Only what runs from the line with "R1: 1.5k (5V, RESET) -> 56k (5V, RESET)" to the final line of the records below should be given again, word for word.

Detected change data
◆ ◆ ◆ ◆
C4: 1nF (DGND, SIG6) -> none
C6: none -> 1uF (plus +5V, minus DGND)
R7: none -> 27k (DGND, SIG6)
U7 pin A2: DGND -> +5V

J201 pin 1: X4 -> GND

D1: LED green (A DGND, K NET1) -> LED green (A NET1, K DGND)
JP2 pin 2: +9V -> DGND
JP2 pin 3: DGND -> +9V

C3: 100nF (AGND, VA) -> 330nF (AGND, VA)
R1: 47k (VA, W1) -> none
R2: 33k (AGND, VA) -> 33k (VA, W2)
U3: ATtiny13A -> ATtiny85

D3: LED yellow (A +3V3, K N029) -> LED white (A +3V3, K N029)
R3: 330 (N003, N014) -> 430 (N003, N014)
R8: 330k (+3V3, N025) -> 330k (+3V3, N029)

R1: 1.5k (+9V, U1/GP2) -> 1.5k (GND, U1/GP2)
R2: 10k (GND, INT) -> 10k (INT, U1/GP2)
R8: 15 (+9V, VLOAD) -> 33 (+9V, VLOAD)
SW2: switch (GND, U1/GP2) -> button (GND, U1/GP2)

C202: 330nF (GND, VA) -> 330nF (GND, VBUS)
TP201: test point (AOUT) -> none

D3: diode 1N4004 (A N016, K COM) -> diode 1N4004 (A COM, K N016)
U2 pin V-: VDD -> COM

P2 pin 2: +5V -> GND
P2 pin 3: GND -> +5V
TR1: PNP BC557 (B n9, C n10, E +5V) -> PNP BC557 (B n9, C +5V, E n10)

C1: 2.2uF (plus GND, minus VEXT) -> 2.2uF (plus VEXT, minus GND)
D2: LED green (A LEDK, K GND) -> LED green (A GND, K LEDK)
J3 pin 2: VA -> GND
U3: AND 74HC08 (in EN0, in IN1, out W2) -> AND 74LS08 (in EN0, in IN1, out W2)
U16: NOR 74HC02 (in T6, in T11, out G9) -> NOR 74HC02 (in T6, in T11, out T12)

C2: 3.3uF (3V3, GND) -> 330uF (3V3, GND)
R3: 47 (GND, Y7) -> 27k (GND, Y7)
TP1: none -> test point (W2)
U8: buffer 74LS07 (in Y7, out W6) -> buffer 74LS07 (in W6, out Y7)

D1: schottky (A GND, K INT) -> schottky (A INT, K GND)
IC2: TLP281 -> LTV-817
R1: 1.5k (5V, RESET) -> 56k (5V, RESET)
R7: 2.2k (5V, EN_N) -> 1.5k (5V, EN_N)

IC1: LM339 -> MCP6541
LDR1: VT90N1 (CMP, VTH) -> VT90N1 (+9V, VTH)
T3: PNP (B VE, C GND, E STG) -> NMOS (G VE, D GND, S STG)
◆ ◆ ◆ ◆
Final answer:
R1: 1.5k (5V, RESET) -> 56k (5V, RESET)
R7: 2.2k (5V, EN_N) -> 1.5k (5V, EN_N)

IC1: LM339 -> MCP6541
LDR1: VT90N1 (CMP, VTH) -> VT90N1 (+9V, VTH)
T3: PNP (B VE, C GND, E STG) -> NMOS (G VE, D GND, S STG)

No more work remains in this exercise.